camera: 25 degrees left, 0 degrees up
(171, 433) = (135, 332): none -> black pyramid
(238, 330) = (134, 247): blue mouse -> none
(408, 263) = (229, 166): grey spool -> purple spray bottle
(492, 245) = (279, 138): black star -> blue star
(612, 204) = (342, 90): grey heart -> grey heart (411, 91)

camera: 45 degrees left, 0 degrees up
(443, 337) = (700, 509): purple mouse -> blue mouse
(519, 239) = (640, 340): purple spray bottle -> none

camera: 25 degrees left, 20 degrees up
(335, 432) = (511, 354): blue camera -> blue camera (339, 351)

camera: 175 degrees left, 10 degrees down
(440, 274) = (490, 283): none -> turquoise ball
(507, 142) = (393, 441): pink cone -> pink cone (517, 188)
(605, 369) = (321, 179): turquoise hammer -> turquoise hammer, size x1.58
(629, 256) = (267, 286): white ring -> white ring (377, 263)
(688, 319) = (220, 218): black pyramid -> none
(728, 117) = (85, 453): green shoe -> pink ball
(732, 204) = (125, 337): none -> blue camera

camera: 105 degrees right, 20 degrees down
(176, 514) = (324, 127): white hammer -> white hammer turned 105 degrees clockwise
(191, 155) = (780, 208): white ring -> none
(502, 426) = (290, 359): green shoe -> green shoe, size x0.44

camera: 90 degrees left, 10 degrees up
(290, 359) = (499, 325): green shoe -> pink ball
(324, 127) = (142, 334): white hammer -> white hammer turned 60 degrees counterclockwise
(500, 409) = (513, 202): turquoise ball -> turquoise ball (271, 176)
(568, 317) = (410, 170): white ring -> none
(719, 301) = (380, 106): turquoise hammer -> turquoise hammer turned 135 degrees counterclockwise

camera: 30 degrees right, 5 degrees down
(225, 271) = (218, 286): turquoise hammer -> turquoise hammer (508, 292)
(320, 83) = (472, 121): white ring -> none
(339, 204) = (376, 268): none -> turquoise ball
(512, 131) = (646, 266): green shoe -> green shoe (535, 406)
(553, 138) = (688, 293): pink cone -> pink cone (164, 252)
----
Only lines with the word "degrees" belong in the answer; copy each of them from the material above.

camera: 25 degrees left, 0 degrees up
camera: 45 degrees left, 0 degrees up
camera: 25 degrees left, 20 degrees up
camera: 175 degrees left, 10 degrees down
camera: 105 degrees right, 20 degrees down
(176, 514) = (324, 127): white hammer -> white hammer turned 105 degrees clockwise
camera: 90 degrees left, 10 degrees up
(324, 127) = (142, 334): white hammer -> white hammer turned 60 degrees counterclockwise
(719, 301) = (380, 106): turquoise hammer -> turquoise hammer turned 135 degrees counterclockwise
camera: 30 degrees right, 5 degrees down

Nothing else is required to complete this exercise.